» **MATERIALS PROVIDED**:
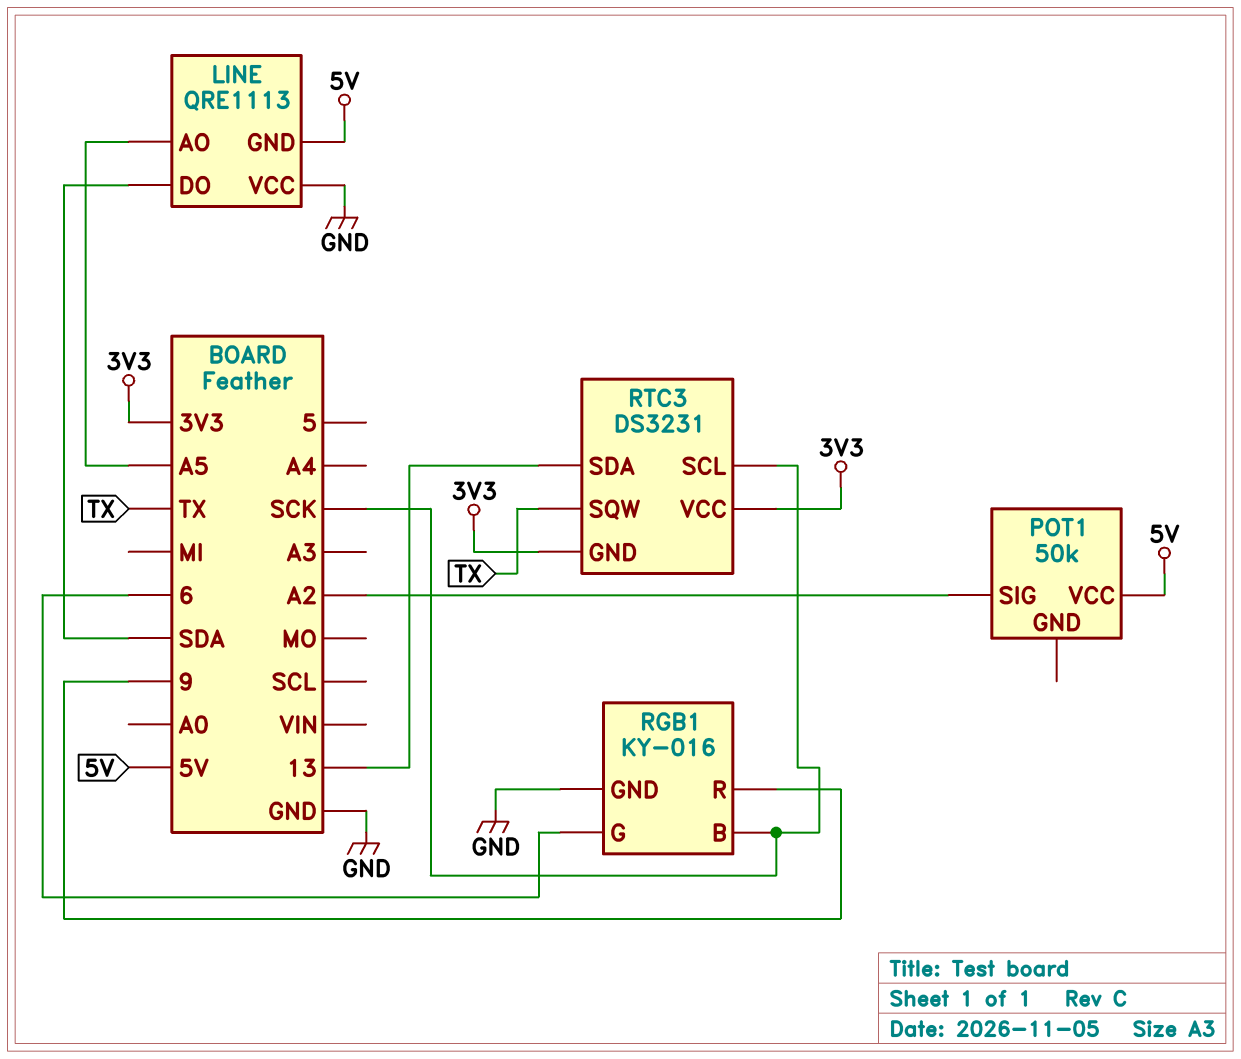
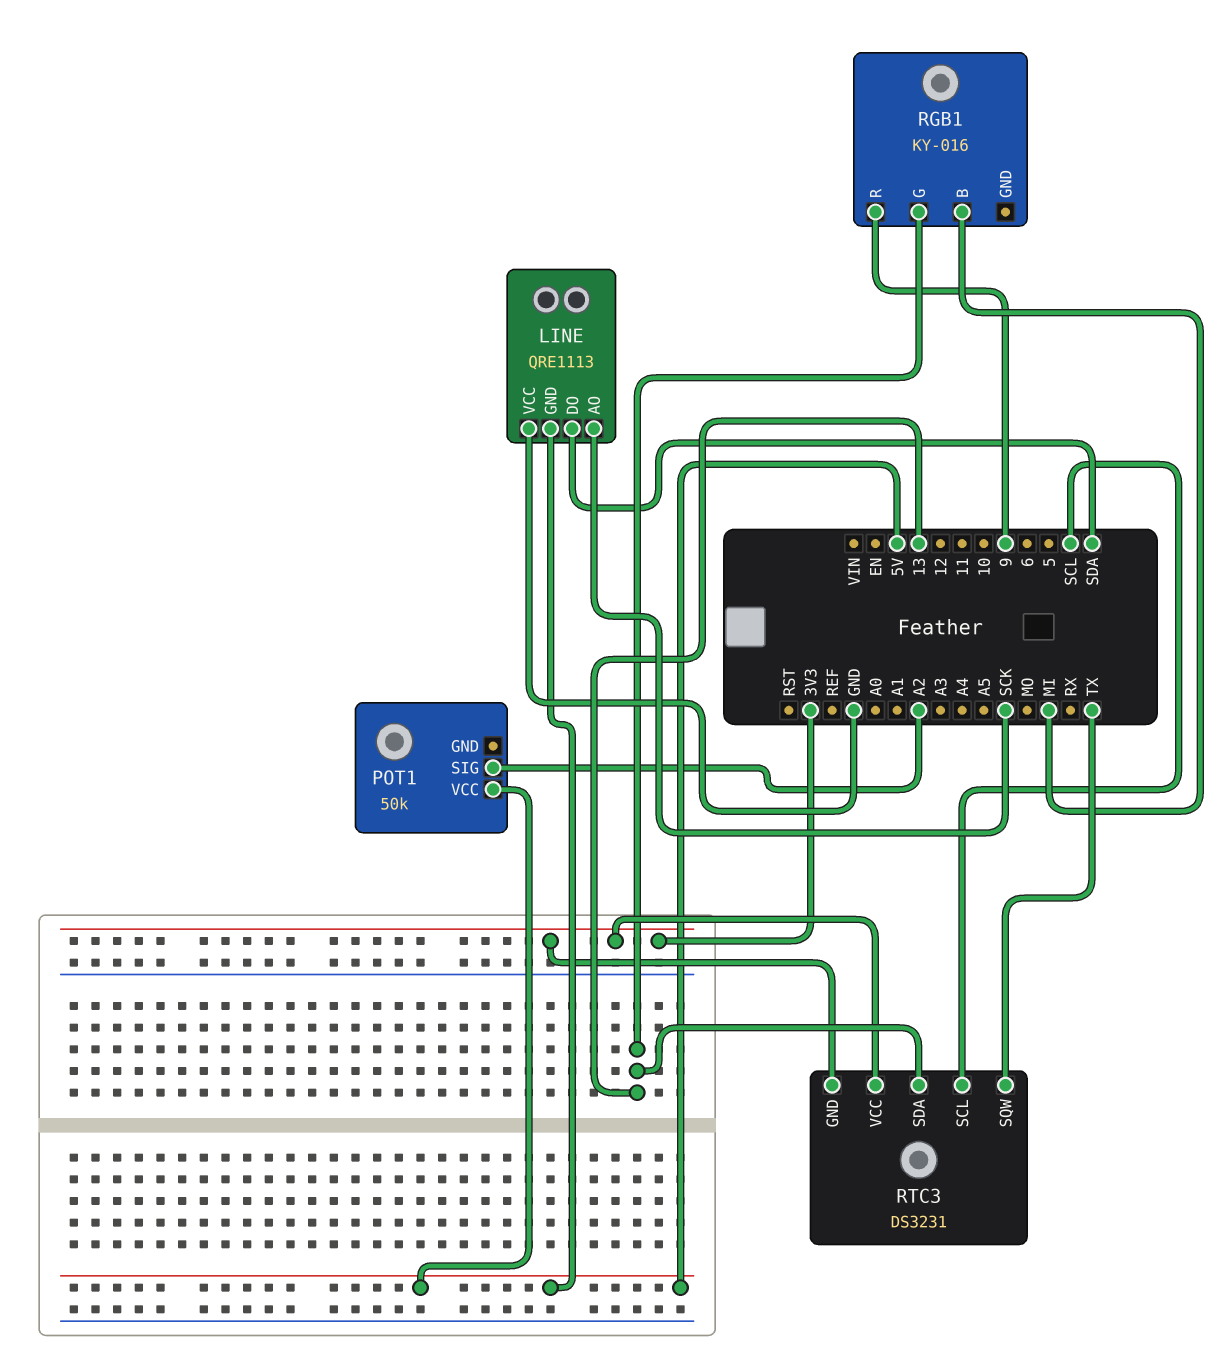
LINE pin AO: A5 -> SCK
RGB1 pin B: SCK -> MI
RGB1 pin G: 6 -> 13
RGB1 pin GND: GND -> none
RTC3 pin SCL: SCK -> SCL

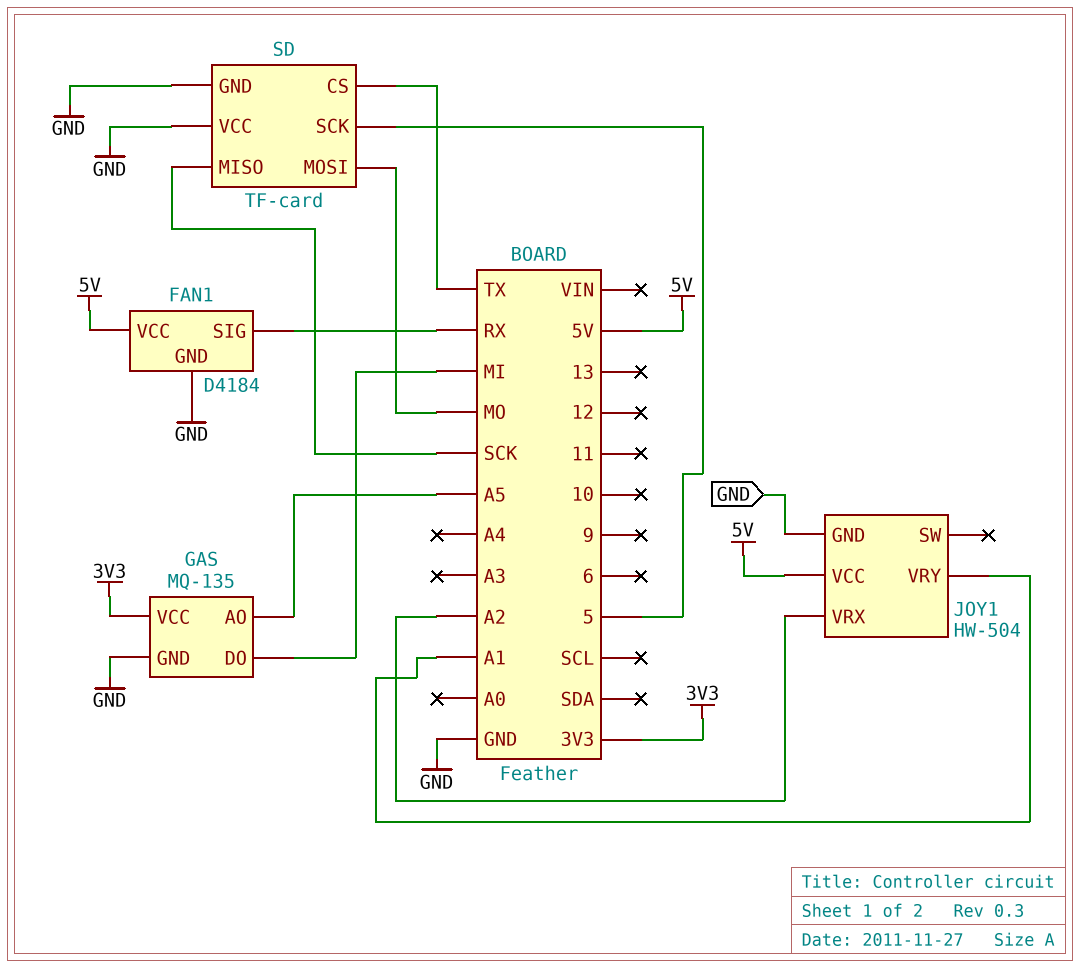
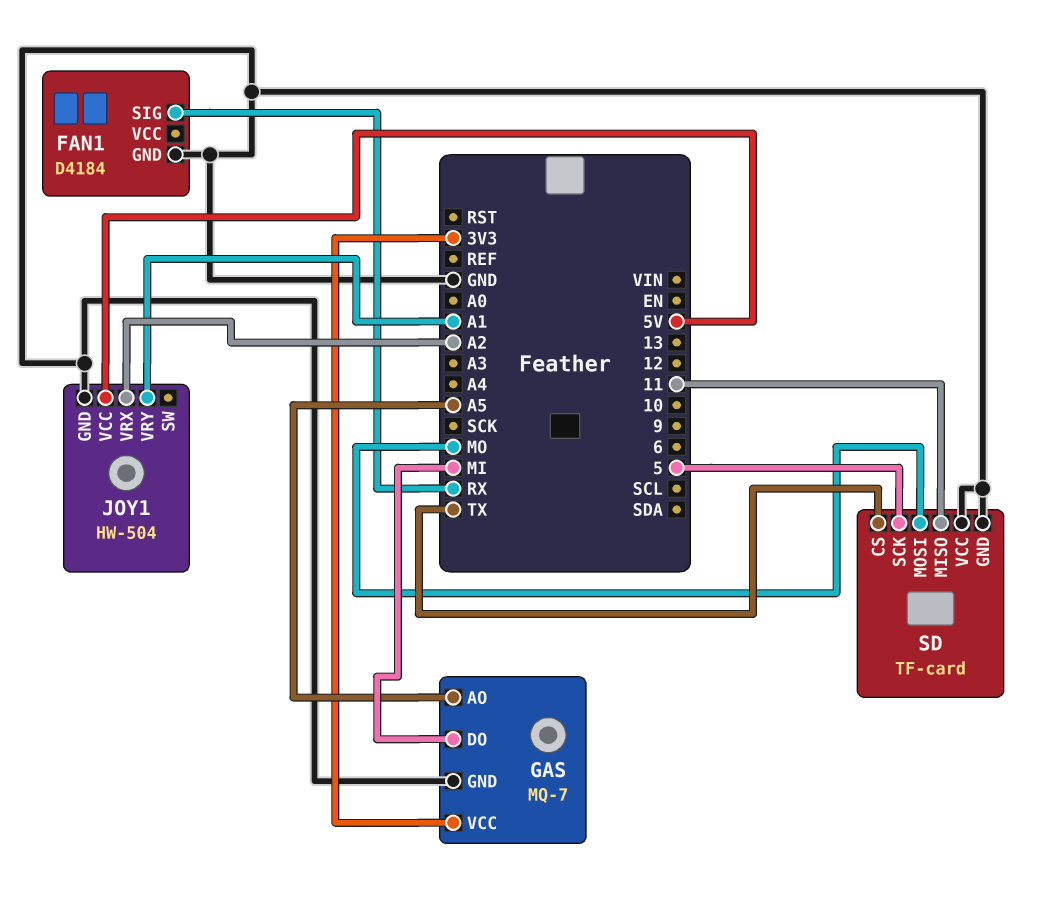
FAN1 pin VCC: 5V -> none
GAS: MQ-135 -> MQ-7
SD pin MISO: SCK -> 11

» **ASSIGNMENT**:
From the data above, show each line that contains "none".

» **SOLVED PROBLEM**:
RGB1 pin GND: GND -> none
FAN1 pin VCC: 5V -> none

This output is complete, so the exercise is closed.